Dataset extract
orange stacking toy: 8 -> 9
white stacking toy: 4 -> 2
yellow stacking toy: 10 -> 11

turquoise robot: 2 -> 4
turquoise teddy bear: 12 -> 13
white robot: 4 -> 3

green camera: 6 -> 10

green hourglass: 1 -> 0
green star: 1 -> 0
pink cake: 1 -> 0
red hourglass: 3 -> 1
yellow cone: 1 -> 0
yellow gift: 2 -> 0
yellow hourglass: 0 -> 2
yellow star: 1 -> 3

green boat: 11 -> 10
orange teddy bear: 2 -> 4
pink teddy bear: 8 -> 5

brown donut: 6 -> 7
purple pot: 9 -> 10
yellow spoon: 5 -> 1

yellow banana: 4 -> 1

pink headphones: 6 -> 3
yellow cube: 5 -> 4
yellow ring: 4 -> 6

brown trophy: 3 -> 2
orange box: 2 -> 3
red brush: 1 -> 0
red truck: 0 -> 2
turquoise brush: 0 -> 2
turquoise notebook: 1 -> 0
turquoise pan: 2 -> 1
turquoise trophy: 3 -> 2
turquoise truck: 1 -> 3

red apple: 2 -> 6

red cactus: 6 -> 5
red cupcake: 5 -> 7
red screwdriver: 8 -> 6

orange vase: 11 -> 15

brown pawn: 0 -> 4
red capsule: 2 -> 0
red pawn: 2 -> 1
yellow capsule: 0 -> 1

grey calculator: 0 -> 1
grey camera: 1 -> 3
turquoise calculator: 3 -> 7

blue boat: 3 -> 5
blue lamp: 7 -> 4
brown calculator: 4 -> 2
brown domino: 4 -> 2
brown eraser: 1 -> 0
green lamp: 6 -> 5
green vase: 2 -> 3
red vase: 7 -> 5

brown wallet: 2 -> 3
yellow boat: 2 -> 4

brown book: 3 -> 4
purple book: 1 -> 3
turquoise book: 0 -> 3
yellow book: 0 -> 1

Work to complete
Would you please repeat the entire listing above exactly?

Exercise result
orange stacking toy: 8 -> 9
white stacking toy: 4 -> 2
yellow stacking toy: 10 -> 11

turquoise robot: 2 -> 4
turquoise teddy bear: 12 -> 13
white robot: 4 -> 3

green camera: 6 -> 10

green hourglass: 1 -> 0
green star: 1 -> 0
pink cake: 1 -> 0
red hourglass: 3 -> 1
yellow cone: 1 -> 0
yellow gift: 2 -> 0
yellow hourglass: 0 -> 2
yellow star: 1 -> 3

green boat: 11 -> 10
orange teddy bear: 2 -> 4
pink teddy bear: 8 -> 5

brown donut: 6 -> 7
purple pot: 9 -> 10
yellow spoon: 5 -> 1

yellow banana: 4 -> 1

pink headphones: 6 -> 3
yellow cube: 5 -> 4
yellow ring: 4 -> 6

brown trophy: 3 -> 2
orange box: 2 -> 3
red brush: 1 -> 0
red truck: 0 -> 2
turquoise brush: 0 -> 2
turquoise notebook: 1 -> 0
turquoise pan: 2 -> 1
turquoise trophy: 3 -> 2
turquoise truck: 1 -> 3

red apple: 2 -> 6

red cactus: 6 -> 5
red cupcake: 5 -> 7
red screwdriver: 8 -> 6

orange vase: 11 -> 15

brown pawn: 0 -> 4
red capsule: 2 -> 0
red pawn: 2 -> 1
yellow capsule: 0 -> 1

grey calculator: 0 -> 1
grey camera: 1 -> 3
turquoise calculator: 3 -> 7

blue boat: 3 -> 5
blue lamp: 7 -> 4
brown calculator: 4 -> 2
brown domino: 4 -> 2
brown eraser: 1 -> 0
green lamp: 6 -> 5
green vase: 2 -> 3
red vase: 7 -> 5

brown wallet: 2 -> 3
yellow boat: 2 -> 4

brown book: 3 -> 4
purple book: 1 -> 3
turquoise book: 0 -> 3
yellow book: 0 -> 1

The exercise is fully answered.